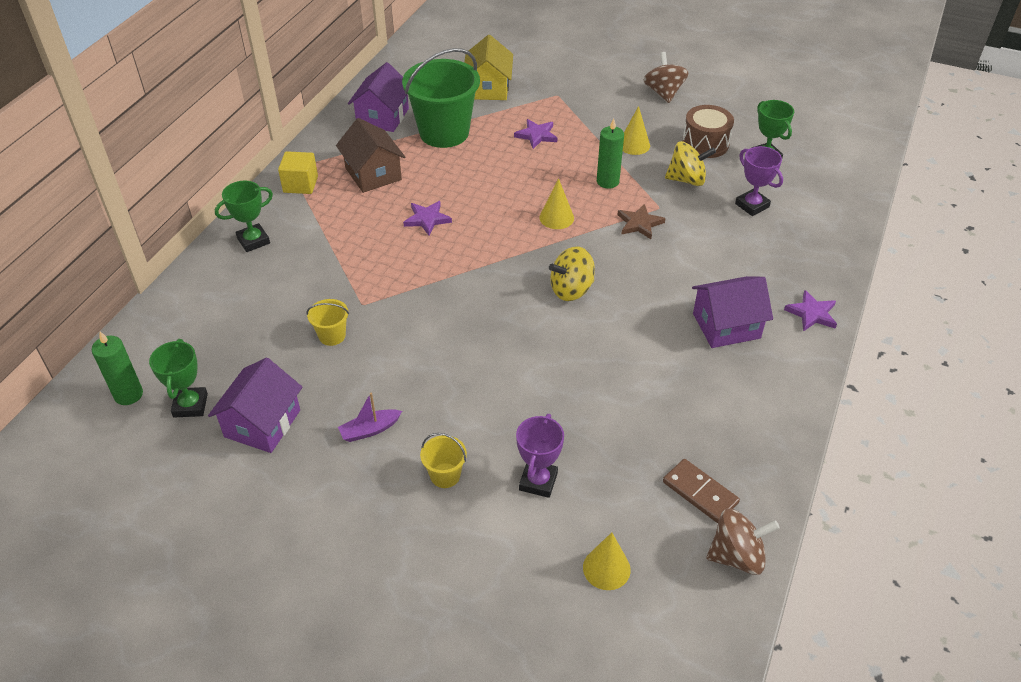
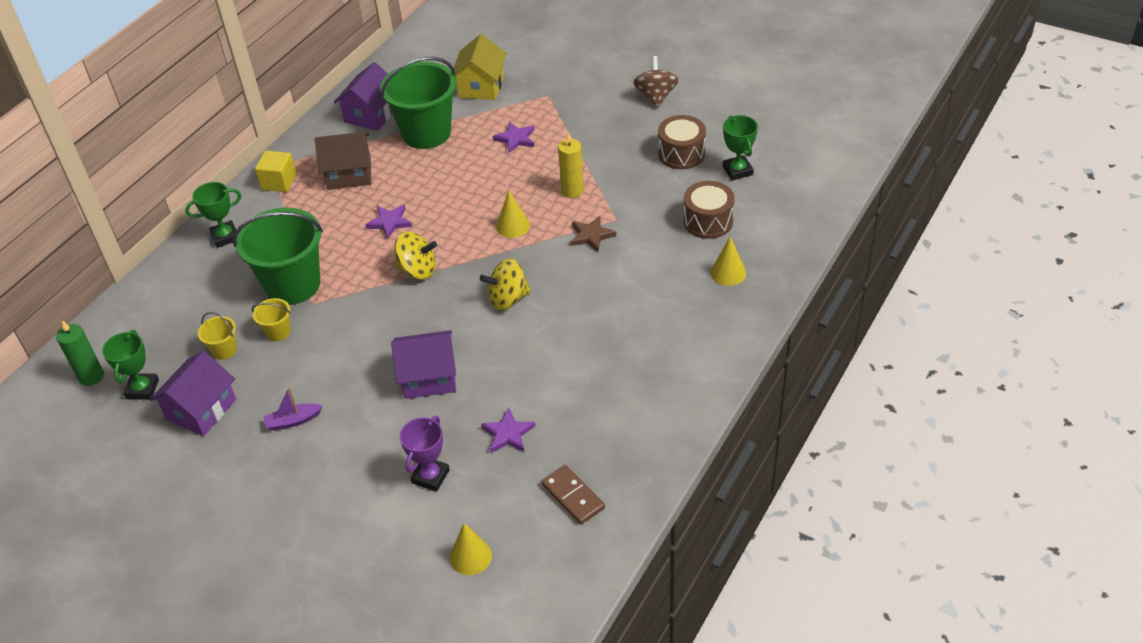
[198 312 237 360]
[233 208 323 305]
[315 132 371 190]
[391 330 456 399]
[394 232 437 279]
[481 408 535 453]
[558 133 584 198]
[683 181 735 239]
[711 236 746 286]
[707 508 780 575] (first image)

[Exercise] Copy all of the records verbatim, omitting the pictures.

[Completed exercise]
[198 312 237 360]
[233 208 323 305]
[315 132 371 190]
[391 330 456 399]
[394 232 437 279]
[481 408 535 453]
[558 133 584 198]
[683 181 735 239]
[711 236 746 286]
[707 508 780 575] (first image)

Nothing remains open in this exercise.